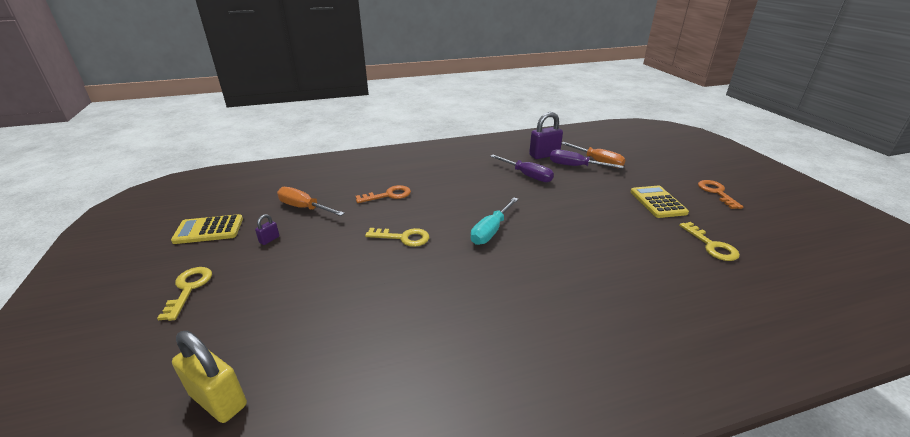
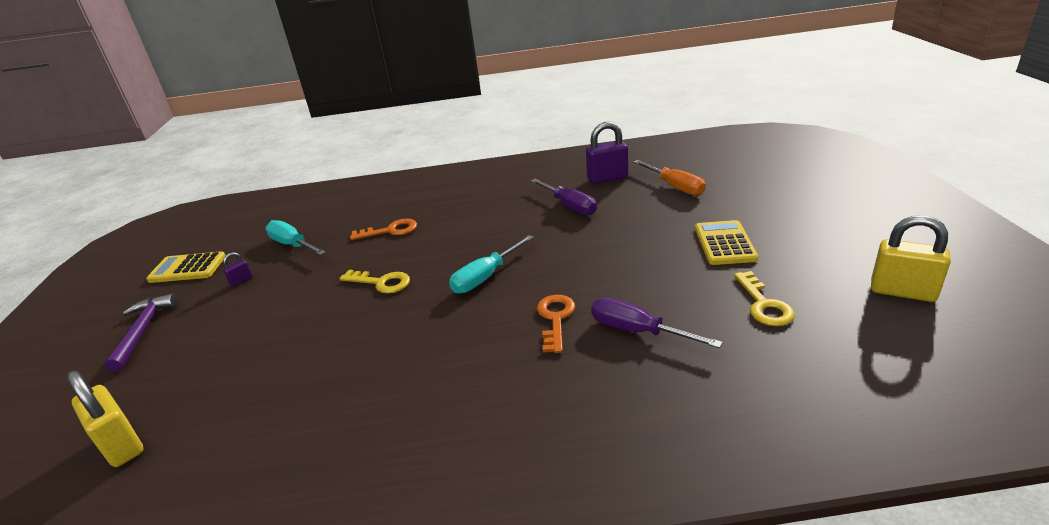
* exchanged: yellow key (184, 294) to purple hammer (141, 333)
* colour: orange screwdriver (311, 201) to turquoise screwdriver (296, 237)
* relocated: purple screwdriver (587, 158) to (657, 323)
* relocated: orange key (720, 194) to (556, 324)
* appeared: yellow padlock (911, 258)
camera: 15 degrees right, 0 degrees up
#####
◆ **Exercise brief**
Which lines in the material above include the string "orange"? Pull them out.

◆ **Result of the exercise**
* colour: orange screwdriver (311, 201) to turquoise screwdriver (296, 237)
* relocated: orange key (720, 194) to (556, 324)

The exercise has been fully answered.